== Try it ==
Keeping every word the same, return the listing from its first line until the line holding "taza/blanco | <169" has been returned as well.
------ Given data ------
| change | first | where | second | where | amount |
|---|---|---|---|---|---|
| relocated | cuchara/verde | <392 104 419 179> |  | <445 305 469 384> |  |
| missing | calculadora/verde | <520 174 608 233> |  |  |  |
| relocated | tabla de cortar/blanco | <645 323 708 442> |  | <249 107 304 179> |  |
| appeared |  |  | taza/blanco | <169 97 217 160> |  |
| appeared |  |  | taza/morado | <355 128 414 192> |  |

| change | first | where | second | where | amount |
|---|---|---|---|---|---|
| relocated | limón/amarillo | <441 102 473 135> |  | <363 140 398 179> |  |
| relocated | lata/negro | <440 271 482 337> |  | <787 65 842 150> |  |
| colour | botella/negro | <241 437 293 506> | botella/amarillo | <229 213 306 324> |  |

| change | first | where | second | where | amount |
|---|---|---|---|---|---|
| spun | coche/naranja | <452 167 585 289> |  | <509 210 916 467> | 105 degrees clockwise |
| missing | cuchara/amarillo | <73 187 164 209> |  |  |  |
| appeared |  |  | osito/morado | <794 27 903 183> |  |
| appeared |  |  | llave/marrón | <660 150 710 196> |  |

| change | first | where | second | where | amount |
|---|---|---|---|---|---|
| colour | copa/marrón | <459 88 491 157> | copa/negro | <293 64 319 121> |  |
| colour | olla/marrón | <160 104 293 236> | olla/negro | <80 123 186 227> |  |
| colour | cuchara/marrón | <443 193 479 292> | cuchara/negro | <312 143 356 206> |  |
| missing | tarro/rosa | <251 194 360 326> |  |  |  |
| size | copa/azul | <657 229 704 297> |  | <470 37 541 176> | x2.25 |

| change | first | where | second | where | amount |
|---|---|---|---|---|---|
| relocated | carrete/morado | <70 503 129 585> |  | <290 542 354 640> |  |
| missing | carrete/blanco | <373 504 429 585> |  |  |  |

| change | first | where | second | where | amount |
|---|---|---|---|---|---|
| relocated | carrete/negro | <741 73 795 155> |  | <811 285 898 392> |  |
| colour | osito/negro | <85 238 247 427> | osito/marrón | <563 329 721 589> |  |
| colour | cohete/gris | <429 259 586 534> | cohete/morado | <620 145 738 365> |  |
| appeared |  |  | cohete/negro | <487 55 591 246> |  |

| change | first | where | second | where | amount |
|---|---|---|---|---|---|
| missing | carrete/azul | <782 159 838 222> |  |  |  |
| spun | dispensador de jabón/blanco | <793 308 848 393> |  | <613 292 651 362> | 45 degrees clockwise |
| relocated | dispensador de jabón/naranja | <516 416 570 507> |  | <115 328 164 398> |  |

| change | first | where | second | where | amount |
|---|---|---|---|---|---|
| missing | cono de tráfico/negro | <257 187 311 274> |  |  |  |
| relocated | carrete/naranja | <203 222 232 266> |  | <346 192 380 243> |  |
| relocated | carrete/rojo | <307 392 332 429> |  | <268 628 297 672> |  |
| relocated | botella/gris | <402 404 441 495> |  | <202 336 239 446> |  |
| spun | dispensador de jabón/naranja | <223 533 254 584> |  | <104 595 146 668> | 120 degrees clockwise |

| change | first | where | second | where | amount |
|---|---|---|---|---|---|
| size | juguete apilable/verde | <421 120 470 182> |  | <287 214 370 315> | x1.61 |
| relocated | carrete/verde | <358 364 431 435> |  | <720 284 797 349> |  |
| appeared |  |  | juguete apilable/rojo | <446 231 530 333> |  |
------
== Answer ==
| change | first | where | second | where | amount |
|---|---|---|---|---|---|
| relocated | cuchara/verde | <392 104 419 179> |  | <445 305 469 384> |  |
| missing | calculadora/verde | <520 174 608 233> |  |  |  |
| relocated | tabla de cortar/blanco | <645 323 708 442> |  | <249 107 304 179> |  |
| appeared |  |  | taza/blanco | <169 97 217 160> |  |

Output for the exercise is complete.